→ **CHALLENGE**
Rewrite the records as a numbered list, from the start up to and including the line containing "Locate an element". Skip blank lines and leave out the pictures.

→ **AVAILABLE RECORDS**
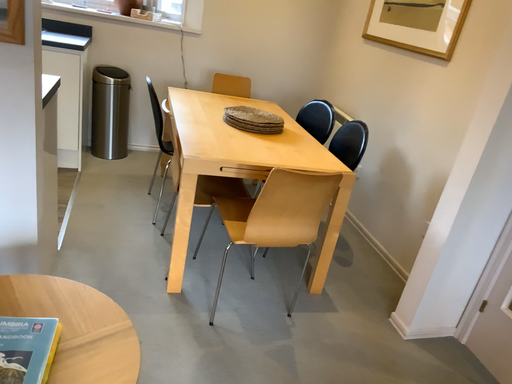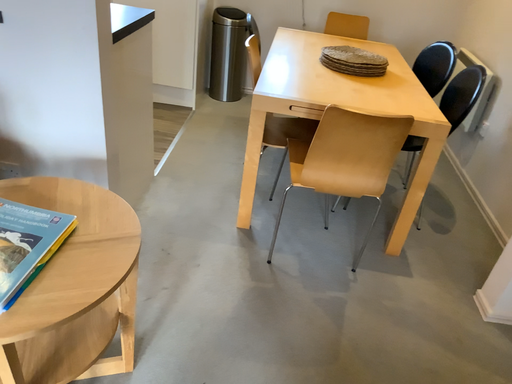
Question: How did the camera likely rotate when shooting the video?

Choices:
 (A) rotated right
 (B) rotated left

Answer: (B)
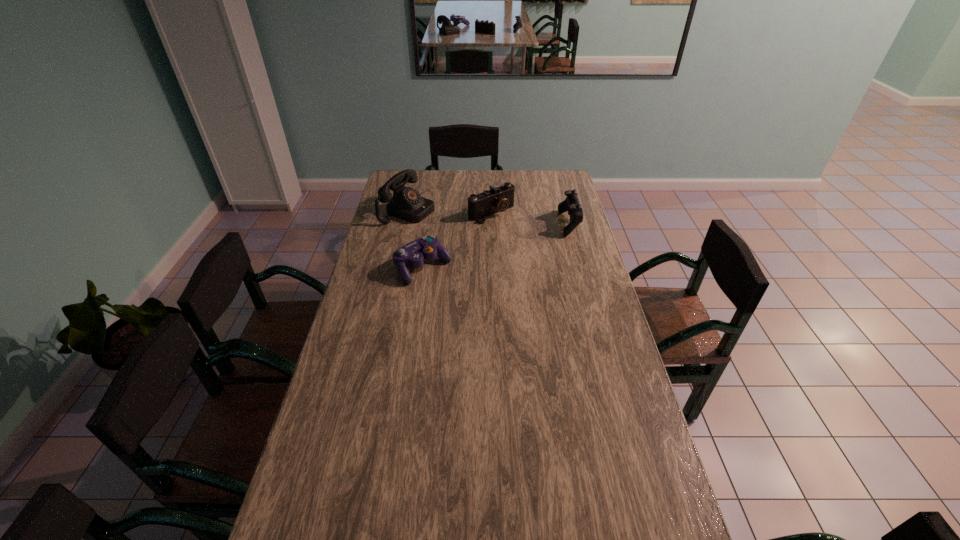
You are a GUI agent. You are given a task and a screenshot of the screen. Output one action in this format:
    pyautogui.click(x=<x>, y=<y>)
    Task: Click on the vacant space in between the farther control and the third object from left to right
    
    Given the screenshot: What is the action you would take?
    pyautogui.click(x=531, y=218)

Where is `object that is the closest to the telephone`? object that is the closest to the telephone is located at coordinates (498, 199).

Where is `object that can be found as the third closest to the second object from right to left`? Image resolution: width=960 pixels, height=540 pixels. object that can be found as the third closest to the second object from right to left is located at coordinates (412, 254).

I want to click on vacant position in the image that satisfies the following two spatial constraints: 1. on the front side of the tallest object; 2. on the right side of the left control, so click(x=396, y=268).

Where is `vacant region that satisfies the following two spatial constraints: 1. on the front side of the camera; 2. on the left side of the tallest object`? vacant region that satisfies the following two spatial constraints: 1. on the front side of the camera; 2. on the left side of the tallest object is located at coordinates (407, 213).

Locate an element on the screen. The width and height of the screenshot is (960, 540). free space that satisfies the following two spatial constraints: 1. on the front side of the second object from right to left; 2. on the surface of the right control with buttons is located at coordinates (492, 224).

Where is `vacant area in the image that satisfies the following two spatial constraints: 1. on the front side of the tallest object; 2. on the surface of the right control with buttons`? This screenshot has height=540, width=960. vacant area in the image that satisfies the following two spatial constraints: 1. on the front side of the tallest object; 2. on the surface of the right control with buttons is located at coordinates (405, 224).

→ **CORRECT OUTPUT**
1. Question: How did the camera likely rotate when shooting the video?
2. Choices:
3.  (A) rotated right
4.  (B) rotated left
5. Answer: (B)
6. You are a GUI agent. You are given a task and a screenshot of the screen. Output one action in this format:
7.     pyautogui.click(x=<x>, y=<y>)
8.     Task: Click on the vacant space in between the farther control and the third object from left to right
9.     Given the screenshot: What is the action you would take?
10.     pyautogui.click(x=531, y=218)
11. Where is `object that is the closest to the telephone`? object that is the closest to the telephone is located at coordinates (498, 199).
12. Where is `object that can be found as the third closest to the second object from right to left`? Image resolution: width=960 pixels, height=540 pixels. object that can be found as the third closest to the second object from right to left is located at coordinates (412, 254).
13. I want to click on vacant position in the image that satisfies the following two spatial constraints: 1. on the front side of the tallest object; 2. on the right side of the left control, so click(x=396, y=268).
14. Where is `vacant region that satisfies the following two spatial constraints: 1. on the front side of the camera; 2. on the left side of the tallest object`? vacant region that satisfies the following two spatial constraints: 1. on the front side of the camera; 2. on the left side of the tallest object is located at coordinates (407, 213).
15. Locate an element on the screen. The width and height of the screenshot is (960, 540). free space that satisfies the following two spatial constraints: 1. on the front side of the second object from right to left; 2. on the surface of the right control with buttons is located at coordinates (492, 224).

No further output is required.